| Work item |
Copy each of the entries below faithfully, setting aside any pictures.

Source data:

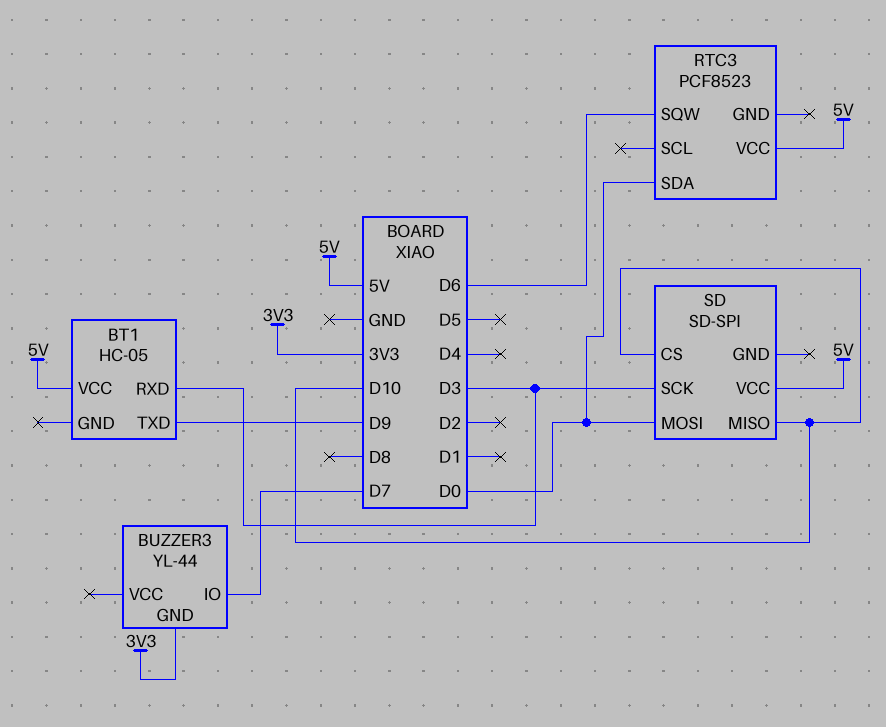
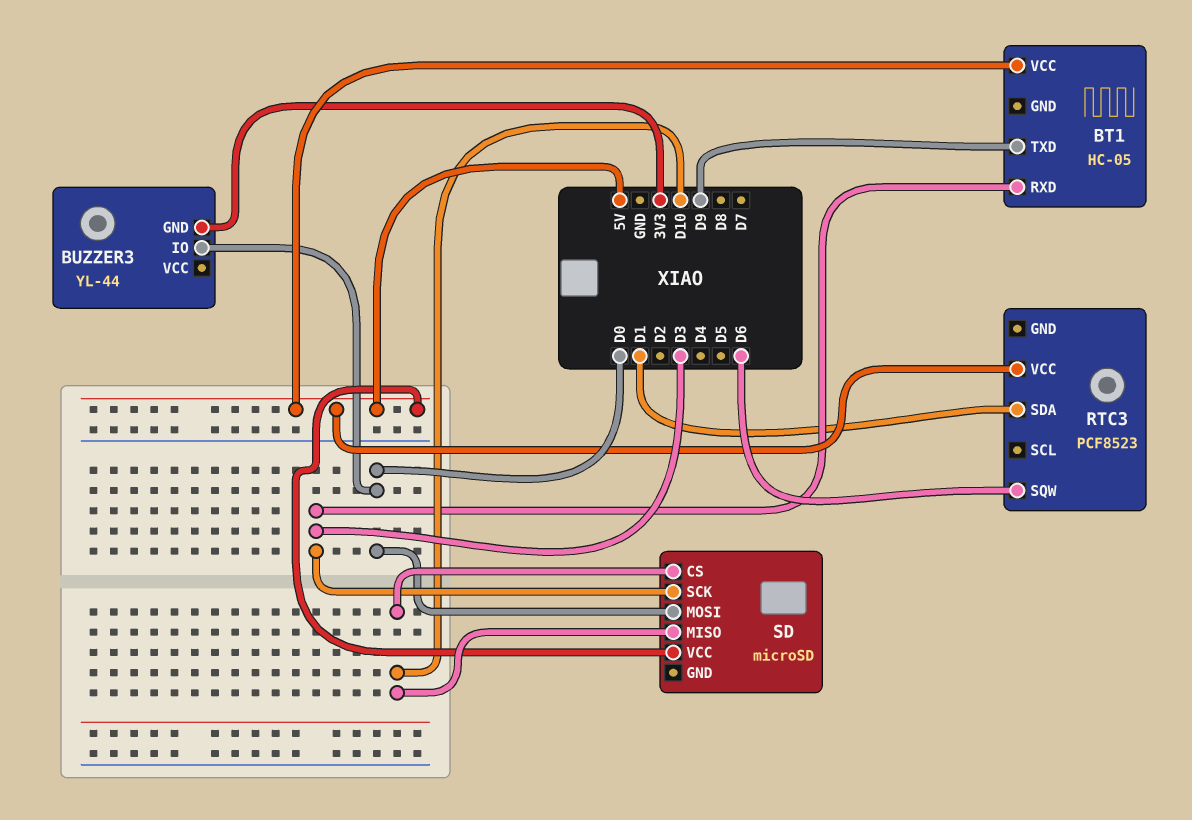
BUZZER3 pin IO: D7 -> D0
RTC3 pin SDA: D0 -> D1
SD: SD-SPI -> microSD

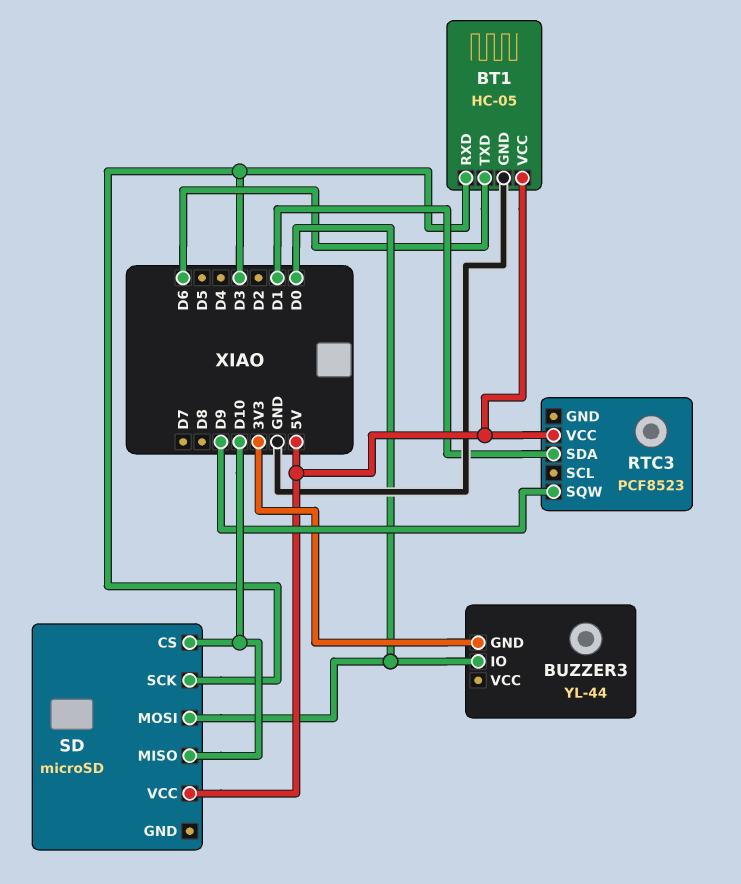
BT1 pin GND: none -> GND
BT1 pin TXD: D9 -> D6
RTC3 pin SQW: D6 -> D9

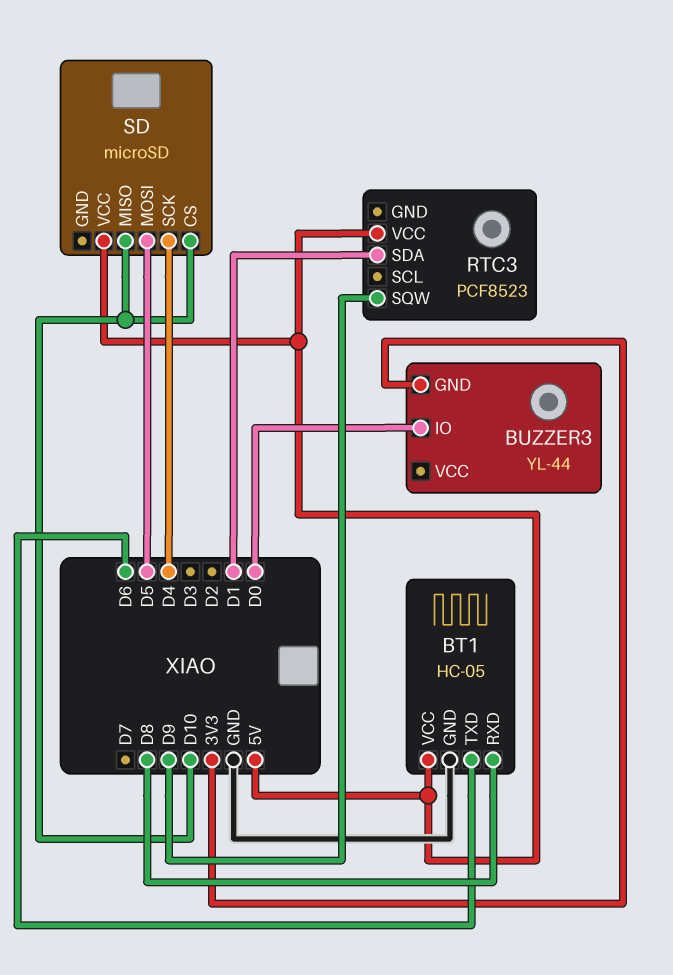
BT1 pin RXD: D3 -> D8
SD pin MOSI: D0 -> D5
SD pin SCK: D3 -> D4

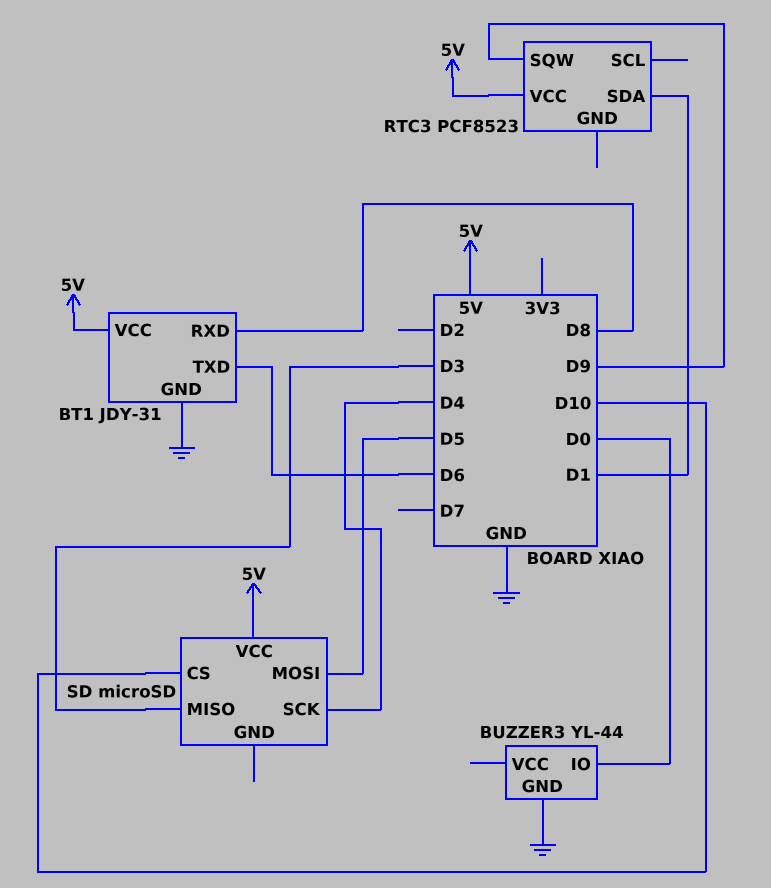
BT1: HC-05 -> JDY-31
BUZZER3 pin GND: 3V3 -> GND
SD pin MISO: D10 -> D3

| Solution |
BUZZER3 pin IO: D7 -> D0
RTC3 pin SDA: D0 -> D1
SD: SD-SPI -> microSD

BT1 pin GND: none -> GND
BT1 pin TXD: D9 -> D6
RTC3 pin SQW: D6 -> D9

BT1 pin RXD: D3 -> D8
SD pin MOSI: D0 -> D5
SD pin SCK: D3 -> D4

BT1: HC-05 -> JDY-31
BUZZER3 pin GND: 3V3 -> GND
SD pin MISO: D10 -> D3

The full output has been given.